> [Work instructions]: Search the data below for "square"; list each line that holds it.

> [Supplied records]:
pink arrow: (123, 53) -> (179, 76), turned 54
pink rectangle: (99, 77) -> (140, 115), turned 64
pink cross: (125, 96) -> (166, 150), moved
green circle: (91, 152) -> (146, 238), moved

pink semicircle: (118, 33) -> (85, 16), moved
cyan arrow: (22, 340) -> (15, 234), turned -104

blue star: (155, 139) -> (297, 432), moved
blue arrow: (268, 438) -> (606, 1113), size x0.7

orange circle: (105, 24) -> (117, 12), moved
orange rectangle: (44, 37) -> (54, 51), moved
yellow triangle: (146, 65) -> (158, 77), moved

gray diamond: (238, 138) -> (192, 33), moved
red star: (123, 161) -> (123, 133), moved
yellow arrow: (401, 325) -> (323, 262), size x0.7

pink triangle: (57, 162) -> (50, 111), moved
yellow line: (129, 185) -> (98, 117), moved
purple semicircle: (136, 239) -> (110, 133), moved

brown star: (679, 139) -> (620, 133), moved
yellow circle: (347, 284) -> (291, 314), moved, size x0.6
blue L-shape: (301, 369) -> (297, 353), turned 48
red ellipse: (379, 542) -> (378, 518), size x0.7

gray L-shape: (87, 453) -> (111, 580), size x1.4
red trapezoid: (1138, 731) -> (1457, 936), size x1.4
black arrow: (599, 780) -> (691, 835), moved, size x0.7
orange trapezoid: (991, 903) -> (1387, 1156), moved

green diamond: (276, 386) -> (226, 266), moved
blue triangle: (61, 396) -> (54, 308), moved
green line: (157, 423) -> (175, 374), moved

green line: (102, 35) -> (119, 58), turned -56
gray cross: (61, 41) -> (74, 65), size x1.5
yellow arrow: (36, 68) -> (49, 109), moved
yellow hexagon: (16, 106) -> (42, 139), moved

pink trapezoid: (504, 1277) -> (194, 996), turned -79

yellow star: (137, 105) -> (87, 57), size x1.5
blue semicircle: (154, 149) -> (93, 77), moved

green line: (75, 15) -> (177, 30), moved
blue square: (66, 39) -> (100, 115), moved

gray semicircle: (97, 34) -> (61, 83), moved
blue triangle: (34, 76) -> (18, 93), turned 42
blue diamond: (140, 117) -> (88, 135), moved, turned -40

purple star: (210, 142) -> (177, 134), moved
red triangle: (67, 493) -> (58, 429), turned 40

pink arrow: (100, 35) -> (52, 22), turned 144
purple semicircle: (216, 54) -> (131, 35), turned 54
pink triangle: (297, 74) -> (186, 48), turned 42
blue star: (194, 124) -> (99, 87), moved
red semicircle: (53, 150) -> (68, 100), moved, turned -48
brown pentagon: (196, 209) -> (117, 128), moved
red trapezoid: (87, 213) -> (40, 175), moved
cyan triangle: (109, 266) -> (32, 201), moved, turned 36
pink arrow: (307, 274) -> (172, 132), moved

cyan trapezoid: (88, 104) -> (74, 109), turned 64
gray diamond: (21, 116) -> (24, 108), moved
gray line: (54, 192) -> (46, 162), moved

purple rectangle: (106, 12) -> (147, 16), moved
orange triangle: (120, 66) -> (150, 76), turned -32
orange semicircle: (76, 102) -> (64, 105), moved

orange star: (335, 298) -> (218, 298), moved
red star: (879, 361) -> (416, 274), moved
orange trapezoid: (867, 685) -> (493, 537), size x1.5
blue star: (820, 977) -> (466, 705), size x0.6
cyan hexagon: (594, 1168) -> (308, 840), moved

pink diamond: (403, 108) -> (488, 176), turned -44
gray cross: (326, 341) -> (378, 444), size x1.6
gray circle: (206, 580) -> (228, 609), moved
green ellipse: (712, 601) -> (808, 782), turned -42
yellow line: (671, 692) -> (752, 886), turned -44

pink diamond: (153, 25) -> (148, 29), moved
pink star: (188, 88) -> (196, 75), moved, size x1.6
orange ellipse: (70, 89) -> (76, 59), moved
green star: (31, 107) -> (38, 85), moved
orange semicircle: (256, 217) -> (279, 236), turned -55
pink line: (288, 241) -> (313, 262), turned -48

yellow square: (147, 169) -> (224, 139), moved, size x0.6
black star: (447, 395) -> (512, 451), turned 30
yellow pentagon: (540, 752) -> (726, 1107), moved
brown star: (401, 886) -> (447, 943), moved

> [Exercise result]:
blue square: (66, 39) -> (100, 115), moved
yellow square: (147, 169) -> (224, 139), moved, size x0.6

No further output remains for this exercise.